** SUPPLIED DATA **
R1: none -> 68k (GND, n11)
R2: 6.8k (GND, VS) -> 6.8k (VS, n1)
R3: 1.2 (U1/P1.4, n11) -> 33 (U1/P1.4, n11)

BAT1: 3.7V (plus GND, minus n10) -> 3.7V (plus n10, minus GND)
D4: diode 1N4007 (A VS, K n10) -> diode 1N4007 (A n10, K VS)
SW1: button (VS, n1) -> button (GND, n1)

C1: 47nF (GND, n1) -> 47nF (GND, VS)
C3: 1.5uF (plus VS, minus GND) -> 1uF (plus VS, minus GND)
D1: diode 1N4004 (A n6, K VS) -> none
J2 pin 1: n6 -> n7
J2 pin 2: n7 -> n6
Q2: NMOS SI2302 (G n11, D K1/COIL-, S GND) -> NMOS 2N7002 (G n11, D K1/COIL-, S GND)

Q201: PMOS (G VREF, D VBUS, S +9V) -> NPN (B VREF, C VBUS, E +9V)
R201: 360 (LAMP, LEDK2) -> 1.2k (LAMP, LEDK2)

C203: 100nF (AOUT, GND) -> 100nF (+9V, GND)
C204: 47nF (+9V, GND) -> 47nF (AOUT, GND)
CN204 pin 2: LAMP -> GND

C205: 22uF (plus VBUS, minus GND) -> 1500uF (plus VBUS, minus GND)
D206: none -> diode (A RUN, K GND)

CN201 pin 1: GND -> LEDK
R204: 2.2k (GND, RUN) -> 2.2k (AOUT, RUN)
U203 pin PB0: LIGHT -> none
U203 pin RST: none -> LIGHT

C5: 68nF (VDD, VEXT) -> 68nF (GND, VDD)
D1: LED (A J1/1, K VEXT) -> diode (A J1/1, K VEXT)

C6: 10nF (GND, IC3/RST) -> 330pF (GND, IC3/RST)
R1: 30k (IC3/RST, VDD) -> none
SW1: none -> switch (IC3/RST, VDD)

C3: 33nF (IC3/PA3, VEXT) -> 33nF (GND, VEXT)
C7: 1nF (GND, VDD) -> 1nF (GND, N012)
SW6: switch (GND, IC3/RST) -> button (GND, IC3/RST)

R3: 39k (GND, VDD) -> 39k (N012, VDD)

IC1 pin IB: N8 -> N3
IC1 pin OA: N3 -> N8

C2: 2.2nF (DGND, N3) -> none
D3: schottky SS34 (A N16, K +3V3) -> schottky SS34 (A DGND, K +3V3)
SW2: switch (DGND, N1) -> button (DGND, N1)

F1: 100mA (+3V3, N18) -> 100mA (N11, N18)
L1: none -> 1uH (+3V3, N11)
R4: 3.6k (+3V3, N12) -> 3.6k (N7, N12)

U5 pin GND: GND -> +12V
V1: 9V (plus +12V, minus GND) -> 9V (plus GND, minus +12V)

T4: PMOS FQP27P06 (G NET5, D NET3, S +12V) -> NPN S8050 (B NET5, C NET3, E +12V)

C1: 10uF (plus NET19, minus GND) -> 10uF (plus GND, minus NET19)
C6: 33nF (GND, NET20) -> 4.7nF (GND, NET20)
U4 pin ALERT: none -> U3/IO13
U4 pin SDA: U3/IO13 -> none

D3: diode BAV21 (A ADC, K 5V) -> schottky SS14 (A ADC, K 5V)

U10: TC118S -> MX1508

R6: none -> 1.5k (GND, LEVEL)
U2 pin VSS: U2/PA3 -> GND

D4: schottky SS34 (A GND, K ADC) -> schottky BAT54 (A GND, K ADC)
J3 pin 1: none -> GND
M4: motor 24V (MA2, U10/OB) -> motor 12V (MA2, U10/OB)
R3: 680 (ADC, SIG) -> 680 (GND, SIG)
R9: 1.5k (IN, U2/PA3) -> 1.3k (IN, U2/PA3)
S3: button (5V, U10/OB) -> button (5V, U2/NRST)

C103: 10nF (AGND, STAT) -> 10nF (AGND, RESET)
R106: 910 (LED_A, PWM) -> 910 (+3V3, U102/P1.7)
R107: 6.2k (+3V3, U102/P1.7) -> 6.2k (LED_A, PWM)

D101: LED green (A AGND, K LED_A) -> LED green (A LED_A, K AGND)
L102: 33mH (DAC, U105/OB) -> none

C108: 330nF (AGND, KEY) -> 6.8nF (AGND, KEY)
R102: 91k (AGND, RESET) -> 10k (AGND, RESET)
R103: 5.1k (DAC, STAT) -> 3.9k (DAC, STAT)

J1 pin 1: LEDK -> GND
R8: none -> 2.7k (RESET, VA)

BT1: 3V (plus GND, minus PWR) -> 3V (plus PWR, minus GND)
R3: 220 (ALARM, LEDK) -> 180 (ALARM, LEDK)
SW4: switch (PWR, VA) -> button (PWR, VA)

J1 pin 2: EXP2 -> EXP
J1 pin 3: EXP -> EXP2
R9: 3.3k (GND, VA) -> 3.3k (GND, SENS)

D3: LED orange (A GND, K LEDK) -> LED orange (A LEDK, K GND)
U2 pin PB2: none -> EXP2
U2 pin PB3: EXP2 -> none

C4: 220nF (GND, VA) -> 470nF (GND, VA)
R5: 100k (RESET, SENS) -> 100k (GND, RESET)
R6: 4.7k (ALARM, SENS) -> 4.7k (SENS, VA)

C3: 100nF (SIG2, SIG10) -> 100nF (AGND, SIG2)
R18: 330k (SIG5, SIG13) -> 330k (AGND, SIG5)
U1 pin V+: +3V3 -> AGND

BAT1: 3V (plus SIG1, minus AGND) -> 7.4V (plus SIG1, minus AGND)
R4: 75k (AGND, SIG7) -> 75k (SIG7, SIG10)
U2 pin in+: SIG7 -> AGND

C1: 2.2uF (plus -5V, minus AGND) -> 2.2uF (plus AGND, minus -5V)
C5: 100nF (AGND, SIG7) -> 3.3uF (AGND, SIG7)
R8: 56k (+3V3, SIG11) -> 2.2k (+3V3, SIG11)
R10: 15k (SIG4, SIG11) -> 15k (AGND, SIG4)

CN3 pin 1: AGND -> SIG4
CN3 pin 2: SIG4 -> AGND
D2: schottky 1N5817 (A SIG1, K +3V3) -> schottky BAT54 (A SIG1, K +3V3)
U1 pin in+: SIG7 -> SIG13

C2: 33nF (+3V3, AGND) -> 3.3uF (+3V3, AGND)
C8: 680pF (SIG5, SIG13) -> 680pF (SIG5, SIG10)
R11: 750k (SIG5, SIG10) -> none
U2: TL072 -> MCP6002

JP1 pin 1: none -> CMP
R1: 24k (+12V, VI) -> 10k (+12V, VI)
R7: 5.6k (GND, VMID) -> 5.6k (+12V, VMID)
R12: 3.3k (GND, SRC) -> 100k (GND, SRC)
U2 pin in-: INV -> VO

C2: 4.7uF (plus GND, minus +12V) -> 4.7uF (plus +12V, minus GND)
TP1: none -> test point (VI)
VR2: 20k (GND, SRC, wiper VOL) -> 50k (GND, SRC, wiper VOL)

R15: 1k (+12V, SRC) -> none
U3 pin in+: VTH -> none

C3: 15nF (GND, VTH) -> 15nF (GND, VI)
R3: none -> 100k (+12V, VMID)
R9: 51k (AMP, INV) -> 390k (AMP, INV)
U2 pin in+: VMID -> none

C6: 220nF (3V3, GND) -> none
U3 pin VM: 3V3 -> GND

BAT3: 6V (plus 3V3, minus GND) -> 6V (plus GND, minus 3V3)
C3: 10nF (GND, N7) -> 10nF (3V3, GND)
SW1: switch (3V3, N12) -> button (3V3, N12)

** TASK DETAILS **
Could you restate, word for word, the lines above from the one with "R107: 6.2k (+3V3, U102/P1.7)" to the one with "BT1: 3V (plus", both included?

** WRITTEN SOLUTION **
R107: 6.2k (+3V3, U102/P1.7) -> 6.2k (LED_A, PWM)

D101: LED green (A AGND, K LED_A) -> LED green (A LED_A, K AGND)
L102: 33mH (DAC, U105/OB) -> none

C108: 330nF (AGND, KEY) -> 6.8nF (AGND, KEY)
R102: 91k (AGND, RESET) -> 10k (AGND, RESET)
R103: 5.1k (DAC, STAT) -> 3.9k (DAC, STAT)

J1 pin 1: LEDK -> GND
R8: none -> 2.7k (RESET, VA)

BT1: 3V (plus GND, minus PWR) -> 3V (plus PWR, minus GND)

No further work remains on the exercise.